**WORK ORDER**:
Beginning with the line containing "- relocated: botón [morado]" and ending with the line containing "- missing: carrete [azul] [376 279 36 54]", write out each line of the records below exactly; pictures and lines outside that range are left out.

**EXTRACTED INFORMATION**:
>>>

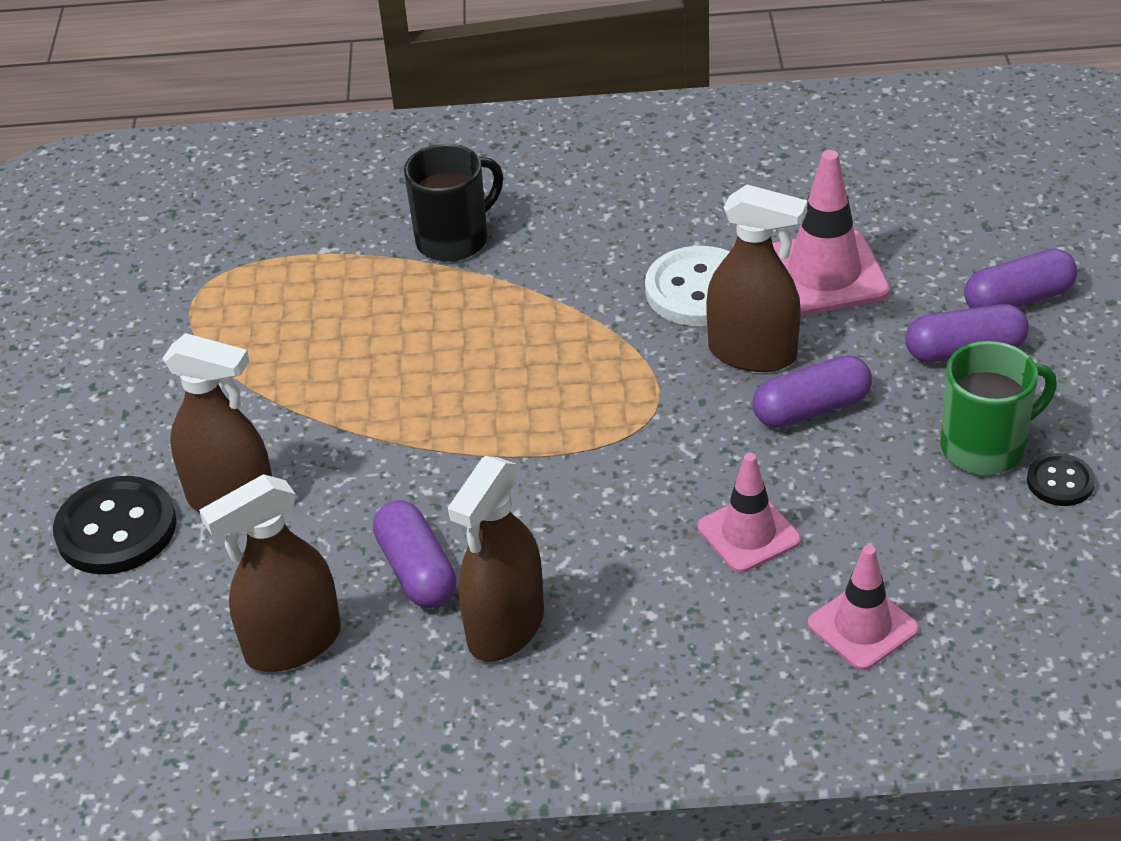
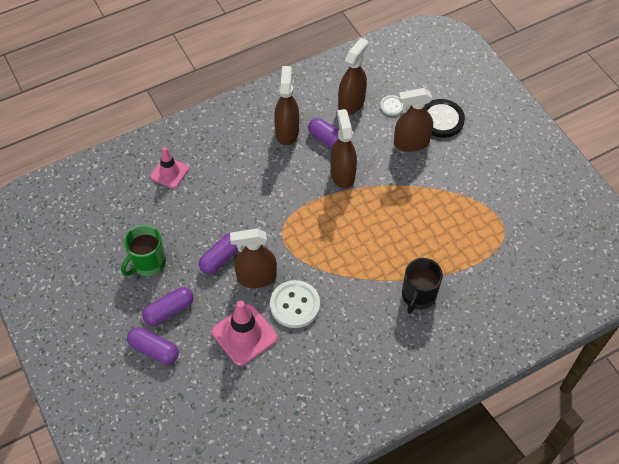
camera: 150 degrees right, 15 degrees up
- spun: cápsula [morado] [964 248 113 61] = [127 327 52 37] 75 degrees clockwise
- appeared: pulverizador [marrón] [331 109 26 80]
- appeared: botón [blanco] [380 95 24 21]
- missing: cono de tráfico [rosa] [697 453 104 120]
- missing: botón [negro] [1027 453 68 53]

<<<
>>>

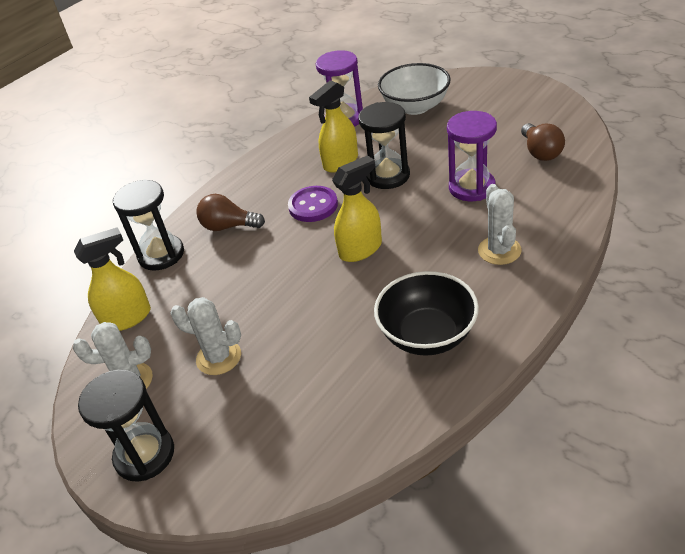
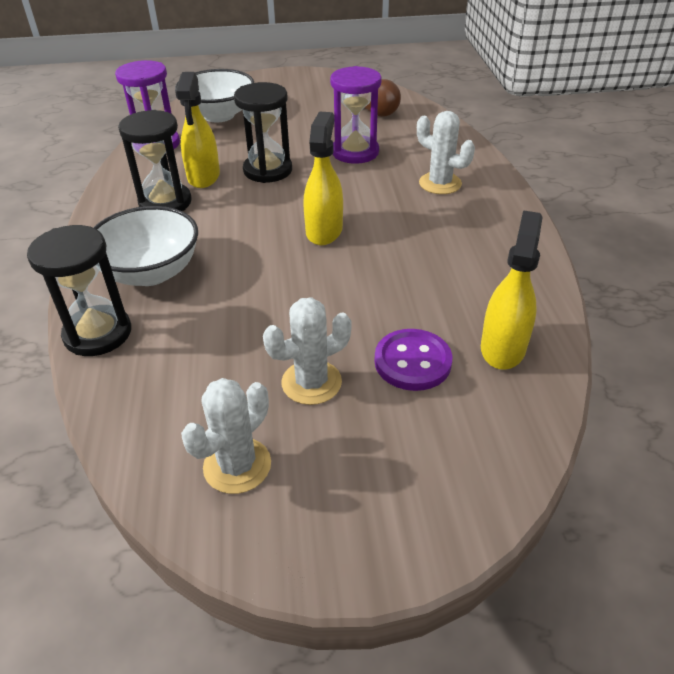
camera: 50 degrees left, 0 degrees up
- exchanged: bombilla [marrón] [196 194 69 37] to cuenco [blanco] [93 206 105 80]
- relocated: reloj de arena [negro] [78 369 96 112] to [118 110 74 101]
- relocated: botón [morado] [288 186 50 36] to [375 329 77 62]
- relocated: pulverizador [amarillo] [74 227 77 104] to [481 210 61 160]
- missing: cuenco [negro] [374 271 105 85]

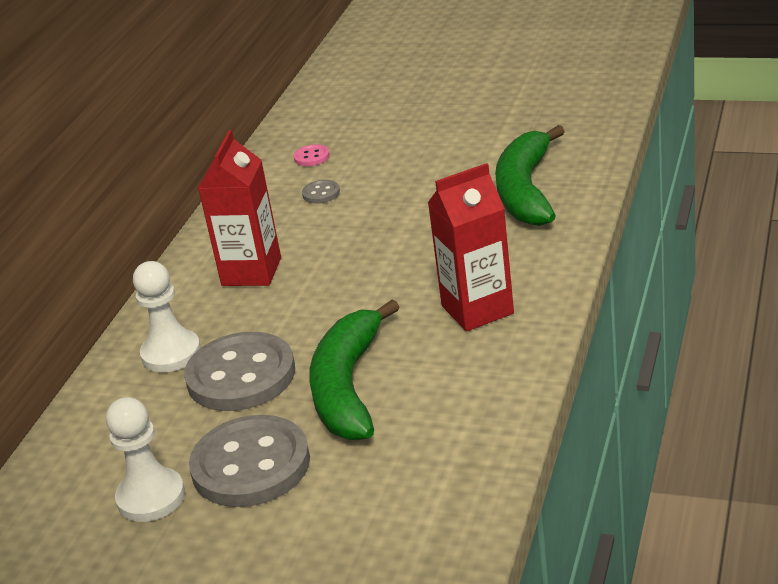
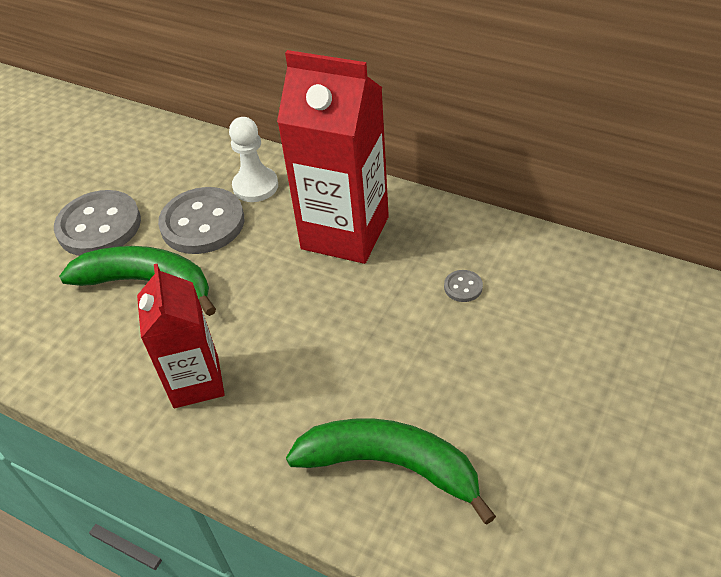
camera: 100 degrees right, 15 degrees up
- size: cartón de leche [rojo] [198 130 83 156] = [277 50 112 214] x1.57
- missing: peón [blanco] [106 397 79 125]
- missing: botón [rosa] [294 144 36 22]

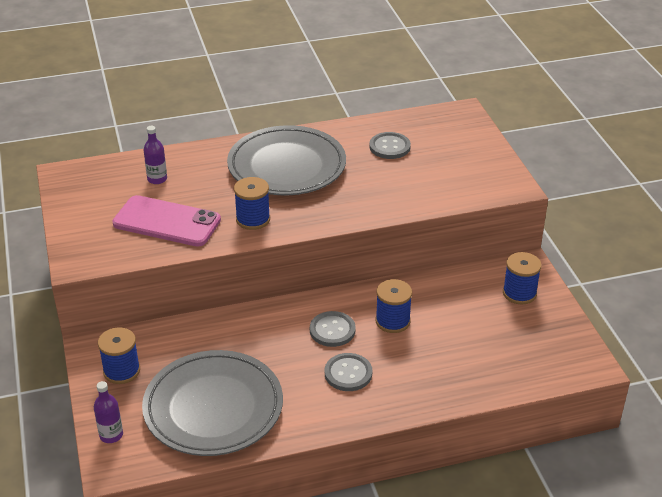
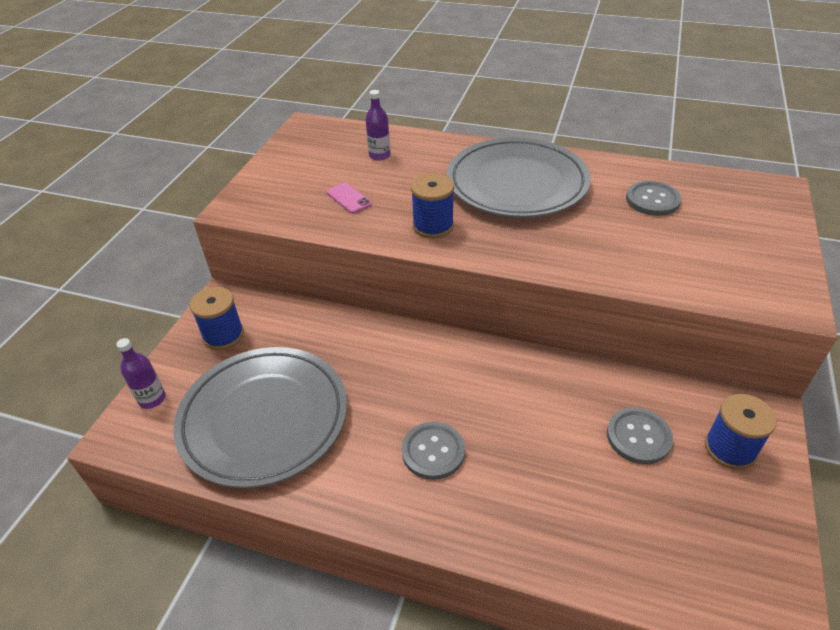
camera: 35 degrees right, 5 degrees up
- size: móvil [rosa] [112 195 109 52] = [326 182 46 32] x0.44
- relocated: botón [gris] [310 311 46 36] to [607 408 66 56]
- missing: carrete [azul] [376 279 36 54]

<<<

**RESPONSE TO THIS TASK**:
- relocated: botón [morado] [288 186 50 36] to [375 329 77 62]
- relocated: pulverizador [amarillo] [74 227 77 104] to [481 210 61 160]
- missing: cuenco [negro] [374 271 105 85]

camera: 100 degrees right, 15 degrees up
- size: cartón de leche [rojo] [198 130 83 156] = [277 50 112 214] x1.57
- missing: peón [blanco] [106 397 79 125]
- missing: botón [rosa] [294 144 36 22]

camera: 35 degrees right, 5 degrees up
- size: móvil [rosa] [112 195 109 52] = [326 182 46 32] x0.44
- relocated: botón [gris] [310 311 46 36] to [607 408 66 56]
- missing: carrete [azul] [376 279 36 54]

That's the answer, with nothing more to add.